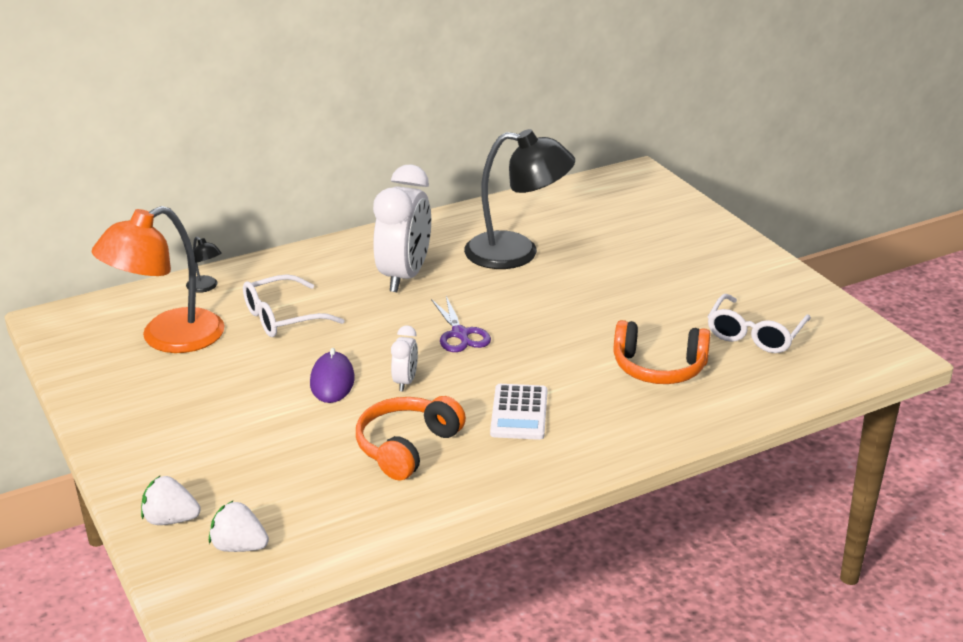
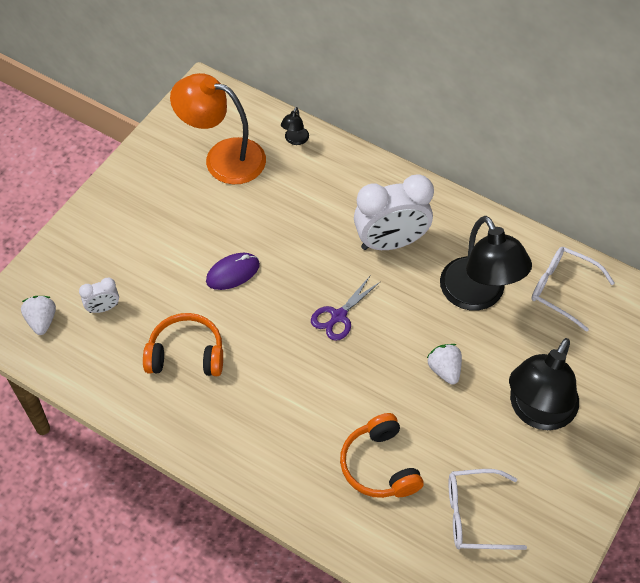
camera: 60 degrees right, 25 degrees up
(170, 520) = (48, 273): white strawberry -> white strawberry (444, 370)
(282, 317) = (288, 203): white glasses -> white glasses (562, 289)
(405, 382) = (258, 314): white clock -> white clock (103, 308)
(519, 413) = (264, 400): white calculator -> none
(671, 267) = (537, 412): none -> black lamp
:::::
> TO DO
No picture is to appear in the copy; every entry above is otherwise to be printed verbatim.

> YOUR SOLUTION
camera: 60 degrees right, 25 degrees up
(170, 520) = (48, 273): white strawberry -> white strawberry (444, 370)
(282, 317) = (288, 203): white glasses -> white glasses (562, 289)
(405, 382) = (258, 314): white clock -> white clock (103, 308)
(519, 413) = (264, 400): white calculator -> none
(671, 267) = (537, 412): none -> black lamp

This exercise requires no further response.